EXERCISE MATERIALS
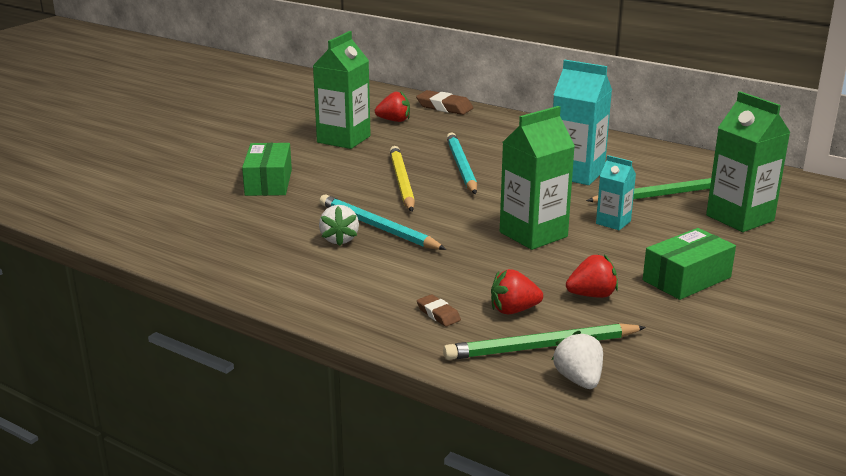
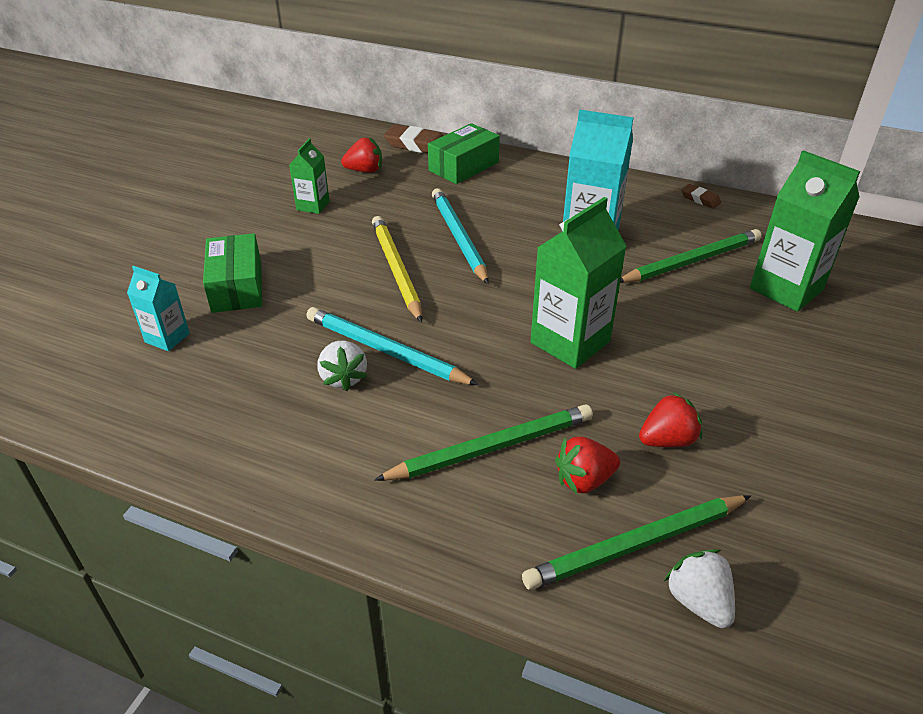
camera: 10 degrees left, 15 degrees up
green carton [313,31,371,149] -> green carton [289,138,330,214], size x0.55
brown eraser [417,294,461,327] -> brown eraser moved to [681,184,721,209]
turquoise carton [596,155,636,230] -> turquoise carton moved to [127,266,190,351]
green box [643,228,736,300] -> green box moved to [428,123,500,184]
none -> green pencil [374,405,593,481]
==
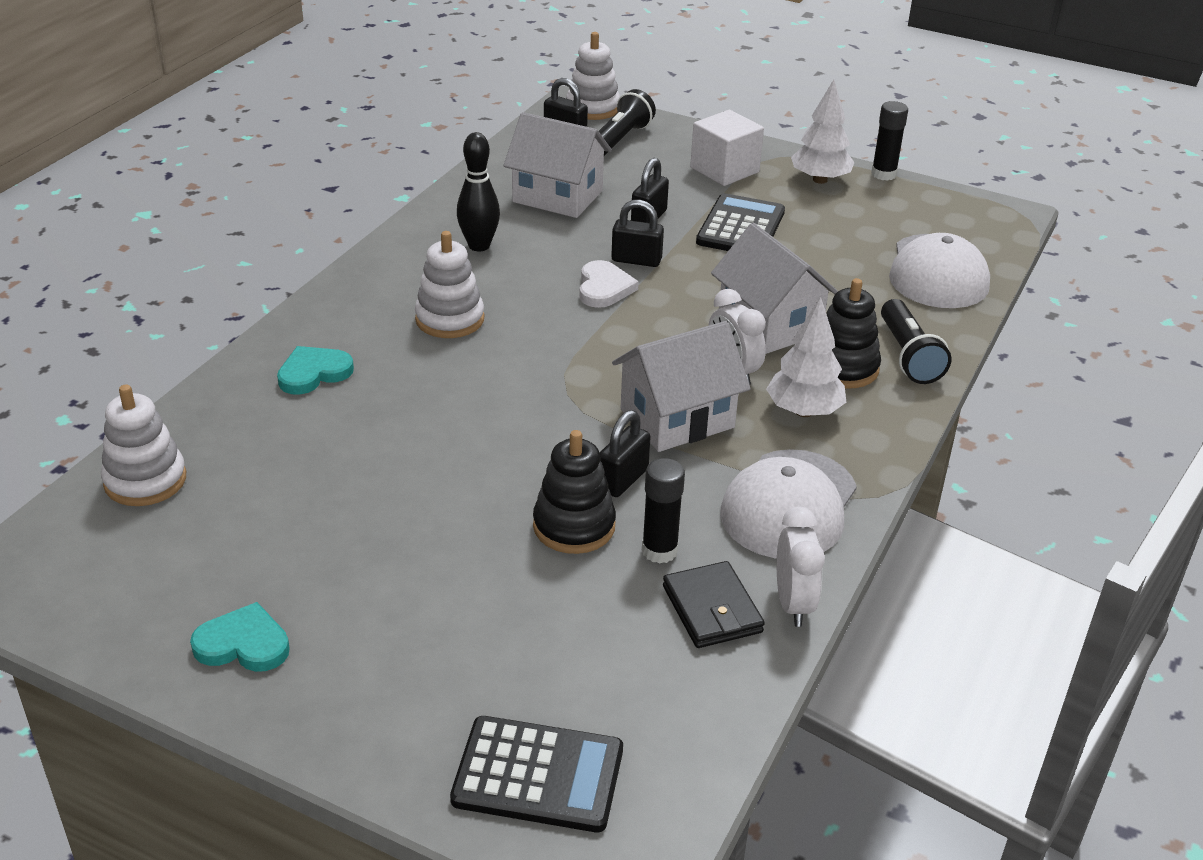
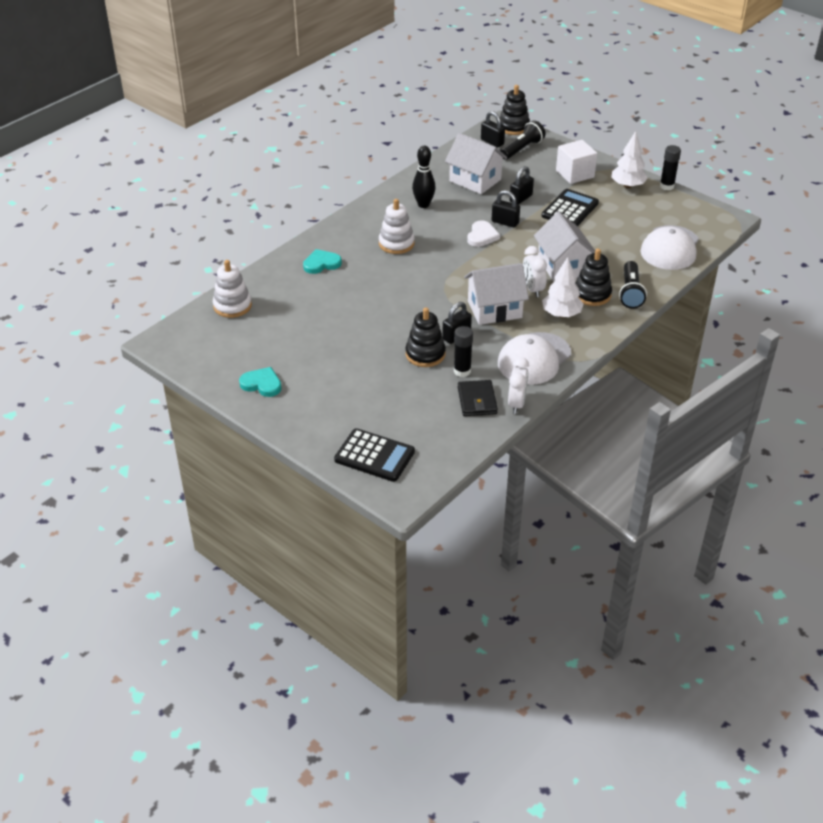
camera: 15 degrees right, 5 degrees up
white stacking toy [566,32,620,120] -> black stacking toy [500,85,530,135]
...
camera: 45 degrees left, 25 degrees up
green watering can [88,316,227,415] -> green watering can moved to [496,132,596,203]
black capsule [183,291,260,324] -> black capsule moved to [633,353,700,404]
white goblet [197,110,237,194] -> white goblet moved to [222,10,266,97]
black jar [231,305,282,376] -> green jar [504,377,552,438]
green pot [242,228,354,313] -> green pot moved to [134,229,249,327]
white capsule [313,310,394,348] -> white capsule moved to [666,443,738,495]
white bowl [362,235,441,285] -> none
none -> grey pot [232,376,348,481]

WORK TO BE COMPLETED
The answer should be all lines from the entries above that hold the word "left".

TASK ANSWER
camera: 10 degrees left, 15 degrees up
camera: 45 degrees left, 25 degrees up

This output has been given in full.